■ **Assignment**: Give the number of lines in these entries that contain the string "none", with no further comment.
─── Records for processing
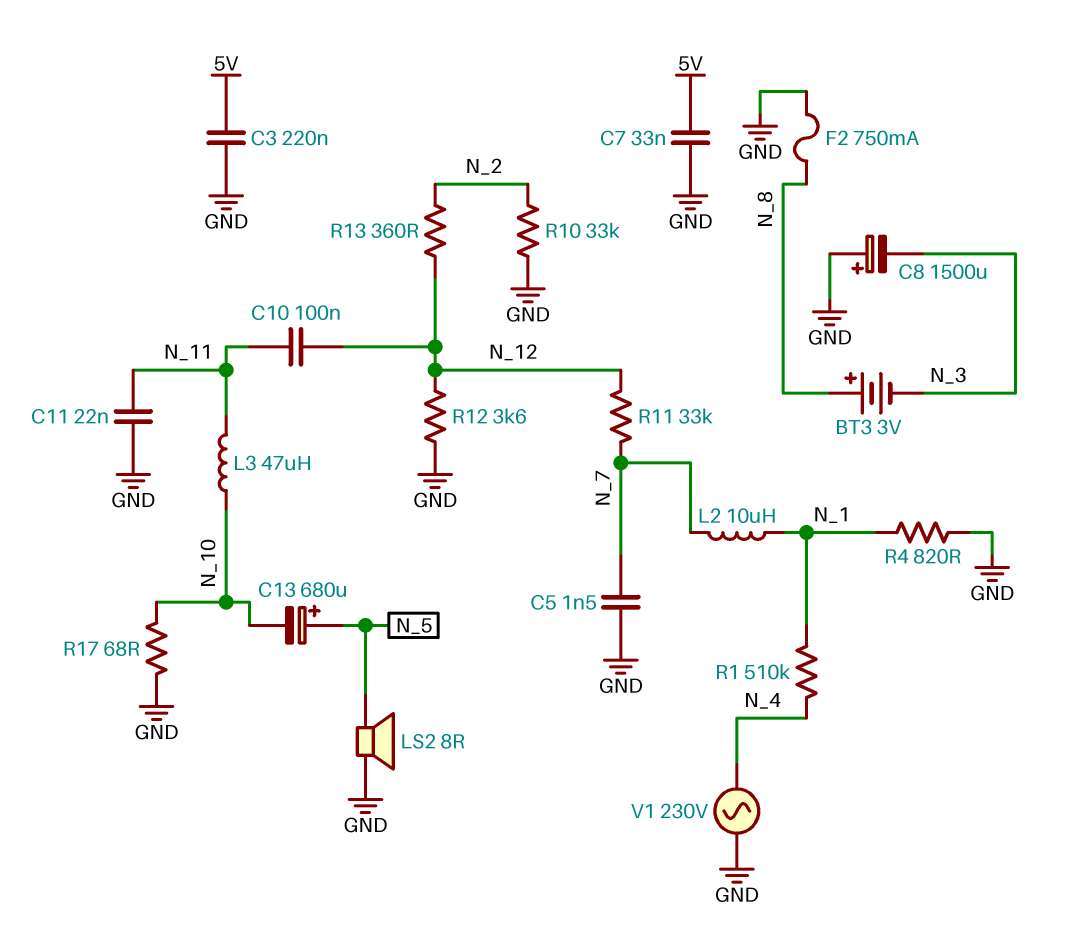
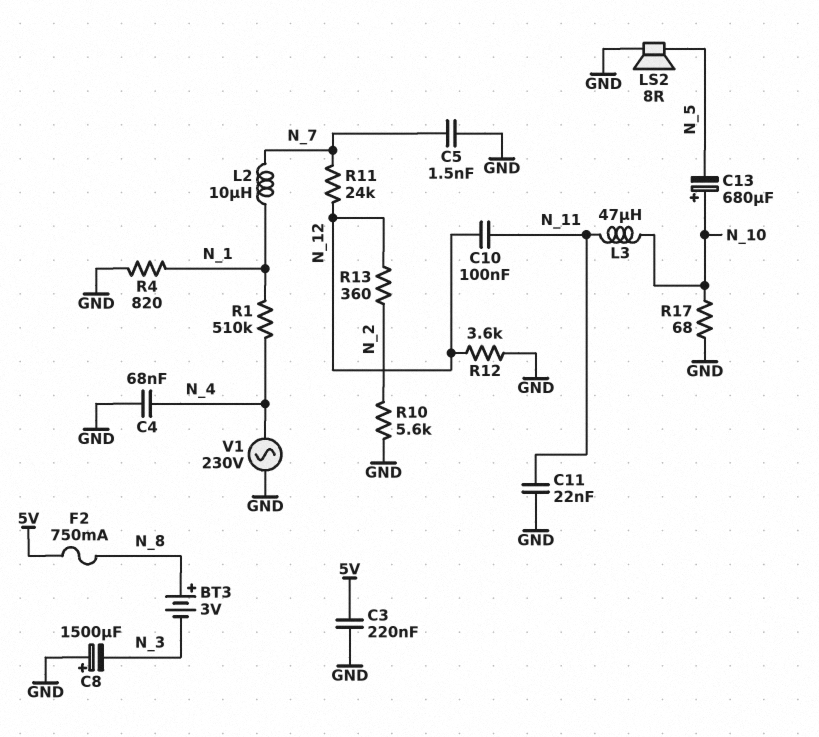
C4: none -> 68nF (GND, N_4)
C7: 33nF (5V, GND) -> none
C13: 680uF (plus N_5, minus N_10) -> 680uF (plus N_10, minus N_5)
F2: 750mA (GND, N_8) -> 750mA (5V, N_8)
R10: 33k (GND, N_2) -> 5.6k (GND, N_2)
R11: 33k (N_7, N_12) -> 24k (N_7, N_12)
──────
■ **Exercise answer**: 2